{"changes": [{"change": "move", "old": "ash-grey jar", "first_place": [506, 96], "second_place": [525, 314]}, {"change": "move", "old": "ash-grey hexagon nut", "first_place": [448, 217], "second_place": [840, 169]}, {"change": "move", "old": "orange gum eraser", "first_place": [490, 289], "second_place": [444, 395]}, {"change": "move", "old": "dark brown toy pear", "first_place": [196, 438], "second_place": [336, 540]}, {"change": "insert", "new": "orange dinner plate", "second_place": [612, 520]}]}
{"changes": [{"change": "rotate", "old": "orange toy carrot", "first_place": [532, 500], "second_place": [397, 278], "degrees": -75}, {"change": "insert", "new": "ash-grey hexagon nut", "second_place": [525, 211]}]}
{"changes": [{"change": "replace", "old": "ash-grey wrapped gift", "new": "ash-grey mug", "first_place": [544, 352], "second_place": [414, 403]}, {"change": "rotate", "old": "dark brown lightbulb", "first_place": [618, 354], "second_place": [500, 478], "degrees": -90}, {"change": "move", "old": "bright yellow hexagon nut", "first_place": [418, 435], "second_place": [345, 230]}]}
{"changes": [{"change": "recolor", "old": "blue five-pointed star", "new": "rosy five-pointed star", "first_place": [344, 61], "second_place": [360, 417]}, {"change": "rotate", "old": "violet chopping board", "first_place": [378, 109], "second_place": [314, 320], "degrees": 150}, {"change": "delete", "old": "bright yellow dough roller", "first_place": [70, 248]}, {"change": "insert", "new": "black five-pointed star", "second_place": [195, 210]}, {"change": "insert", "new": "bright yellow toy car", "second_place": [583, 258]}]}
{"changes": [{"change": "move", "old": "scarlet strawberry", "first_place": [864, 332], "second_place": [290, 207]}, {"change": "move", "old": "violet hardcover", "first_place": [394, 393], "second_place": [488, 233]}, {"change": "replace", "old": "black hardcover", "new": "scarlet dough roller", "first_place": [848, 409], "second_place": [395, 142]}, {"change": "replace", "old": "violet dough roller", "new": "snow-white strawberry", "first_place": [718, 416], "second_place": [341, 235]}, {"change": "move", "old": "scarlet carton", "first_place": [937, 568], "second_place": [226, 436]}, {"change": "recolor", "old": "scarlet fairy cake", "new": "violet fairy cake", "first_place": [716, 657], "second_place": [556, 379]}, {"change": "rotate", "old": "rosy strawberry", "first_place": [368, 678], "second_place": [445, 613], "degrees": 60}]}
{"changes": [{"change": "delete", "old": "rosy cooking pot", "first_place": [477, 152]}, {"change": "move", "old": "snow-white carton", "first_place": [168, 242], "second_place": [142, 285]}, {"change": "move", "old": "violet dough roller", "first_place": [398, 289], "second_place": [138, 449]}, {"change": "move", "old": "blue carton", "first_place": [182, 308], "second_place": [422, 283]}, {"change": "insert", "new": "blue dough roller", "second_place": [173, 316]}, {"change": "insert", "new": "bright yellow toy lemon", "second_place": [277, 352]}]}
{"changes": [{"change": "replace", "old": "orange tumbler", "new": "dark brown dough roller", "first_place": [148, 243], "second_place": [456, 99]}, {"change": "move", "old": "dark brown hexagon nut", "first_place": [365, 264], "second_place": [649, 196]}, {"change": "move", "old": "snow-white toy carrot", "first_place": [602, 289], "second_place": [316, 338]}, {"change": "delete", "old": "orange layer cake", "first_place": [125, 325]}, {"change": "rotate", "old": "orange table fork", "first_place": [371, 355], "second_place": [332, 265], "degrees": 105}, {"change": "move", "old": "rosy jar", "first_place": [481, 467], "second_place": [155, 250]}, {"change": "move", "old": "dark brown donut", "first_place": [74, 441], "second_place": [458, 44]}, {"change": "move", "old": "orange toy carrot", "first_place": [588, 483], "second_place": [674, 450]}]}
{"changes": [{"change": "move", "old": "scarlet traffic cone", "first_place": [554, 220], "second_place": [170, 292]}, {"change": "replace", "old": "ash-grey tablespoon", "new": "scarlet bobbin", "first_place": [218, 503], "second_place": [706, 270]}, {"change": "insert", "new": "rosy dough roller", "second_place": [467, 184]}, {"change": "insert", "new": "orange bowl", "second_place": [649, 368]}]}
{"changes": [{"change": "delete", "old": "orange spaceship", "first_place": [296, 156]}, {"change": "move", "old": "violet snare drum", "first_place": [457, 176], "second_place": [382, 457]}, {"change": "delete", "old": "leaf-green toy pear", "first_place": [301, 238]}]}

Work to complete → Print the full listing, word for word.

The answer →
{"changes": [{"change": "move", "old": "ash-grey jar", "first_place": [506, 96], "second_place": [525, 314]}, {"change": "move", "old": "ash-grey hexagon nut", "first_place": [448, 217], "second_place": [840, 169]}, {"change": "move", "old": "orange gum eraser", "first_place": [490, 289], "second_place": [444, 395]}, {"change": "move", "old": "dark brown toy pear", "first_place": [196, 438], "second_place": [336, 540]}, {"change": "insert", "new": "orange dinner plate", "second_place": [612, 520]}]}
{"changes": [{"change": "rotate", "old": "orange toy carrot", "first_place": [532, 500], "second_place": [397, 278], "degrees": -75}, {"change": "insert", "new": "ash-grey hexagon nut", "second_place": [525, 211]}]}
{"changes": [{"change": "replace", "old": "ash-grey wrapped gift", "new": "ash-grey mug", "first_place": [544, 352], "second_place": [414, 403]}, {"change": "rotate", "old": "dark brown lightbulb", "first_place": [618, 354], "second_place": [500, 478], "degrees": -90}, {"change": "move", "old": "bright yellow hexagon nut", "first_place": [418, 435], "second_place": [345, 230]}]}
{"changes": [{"change": "recolor", "old": "blue five-pointed star", "new": "rosy five-pointed star", "first_place": [344, 61], "second_place": [360, 417]}, {"change": "rotate", "old": "violet chopping board", "first_place": [378, 109], "second_place": [314, 320], "degrees": 150}, {"change": "delete", "old": "bright yellow dough roller", "first_place": [70, 248]}, {"change": "insert", "new": "black five-pointed star", "second_place": [195, 210]}, {"change": "insert", "new": "bright yellow toy car", "second_place": [583, 258]}]}
{"changes": [{"change": "move", "old": "scarlet strawberry", "first_place": [864, 332], "second_place": [290, 207]}, {"change": "move", "old": "violet hardcover", "first_place": [394, 393], "second_place": [488, 233]}, {"change": "replace", "old": "black hardcover", "new": "scarlet dough roller", "first_place": [848, 409], "second_place": [395, 142]}, {"change": "replace", "old": "violet dough roller", "new": "snow-white strawberry", "first_place": [718, 416], "second_place": [341, 235]}, {"change": "move", "old": "scarlet carton", "first_place": [937, 568], "second_place": [226, 436]}, {"change": "recolor", "old": "scarlet fairy cake", "new": "violet fairy cake", "first_place": [716, 657], "second_place": [556, 379]}, {"change": "rotate", "old": "rosy strawberry", "first_place": [368, 678], "second_place": [445, 613], "degrees": 60}]}
{"changes": [{"change": "delete", "old": "rosy cooking pot", "first_place": [477, 152]}, {"change": "move", "old": "snow-white carton", "first_place": [168, 242], "second_place": [142, 285]}, {"change": "move", "old": "violet dough roller", "first_place": [398, 289], "second_place": [138, 449]}, {"change": "move", "old": "blue carton", "first_place": [182, 308], "second_place": [422, 283]}, {"change": "insert", "new": "blue dough roller", "second_place": [173, 316]}, {"change": "insert", "new": "bright yellow toy lemon", "second_place": [277, 352]}]}
{"changes": [{"change": "replace", "old": "orange tumbler", "new": "dark brown dough roller", "first_place": [148, 243], "second_place": [456, 99]}, {"change": "move", "old": "dark brown hexagon nut", "first_place": [365, 264], "second_place": [649, 196]}, {"change": "move", "old": "snow-white toy carrot", "first_place": [602, 289], "second_place": [316, 338]}, {"change": "delete", "old": "orange layer cake", "first_place": [125, 325]}, {"change": "rotate", "old": "orange table fork", "first_place": [371, 355], "second_place": [332, 265], "degrees": 105}, {"change": "move", "old": "rosy jar", "first_place": [481, 467], "second_place": [155, 250]}, {"change": "move", "old": "dark brown donut", "first_place": [74, 441], "second_place": [458, 44]}, {"change": "move", "old": "orange toy carrot", "first_place": [588, 483], "second_place": [674, 450]}]}
{"changes": [{"change": "move", "old": "scarlet traffic cone", "first_place": [554, 220], "second_place": [170, 292]}, {"change": "replace", "old": "ash-grey tablespoon", "new": "scarlet bobbin", "first_place": [218, 503], "second_place": [706, 270]}, {"change": "insert", "new": "rosy dough roller", "second_place": [467, 184]}, {"change": "insert", "new": "orange bowl", "second_place": [649, 368]}]}
{"changes": [{"change": "delete", "old": "orange spaceship", "first_place": [296, 156]}, {"change": "move", "old": "violet snare drum", "first_place": [457, 176], "second_place": [382, 457]}, {"change": "delete", "old": "leaf-green toy pear", "first_place": [301, 238]}]}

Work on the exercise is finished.